#### ASSIGNMENT
Below are entries; count the lines containing the string "middle". The answer is that number alone.

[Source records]
• • • •

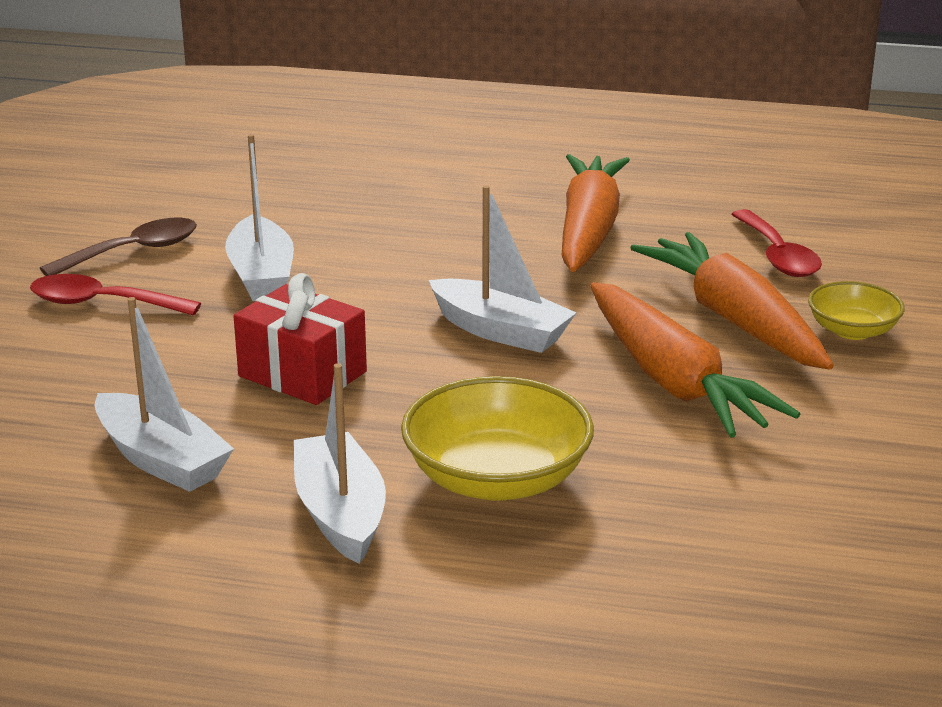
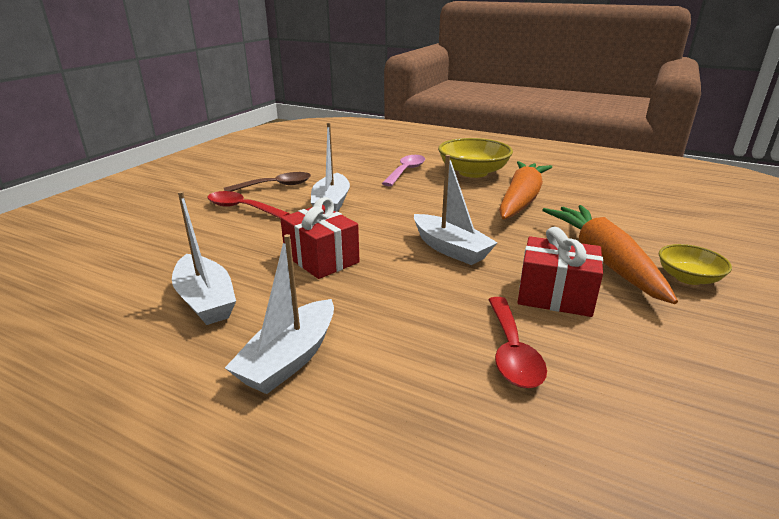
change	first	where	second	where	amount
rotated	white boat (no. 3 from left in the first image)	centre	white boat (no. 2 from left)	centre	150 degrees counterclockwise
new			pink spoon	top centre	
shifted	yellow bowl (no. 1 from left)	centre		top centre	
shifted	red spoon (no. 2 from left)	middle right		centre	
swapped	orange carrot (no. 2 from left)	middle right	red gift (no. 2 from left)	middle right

• • • •

#### EXERCISE RESPONSE
2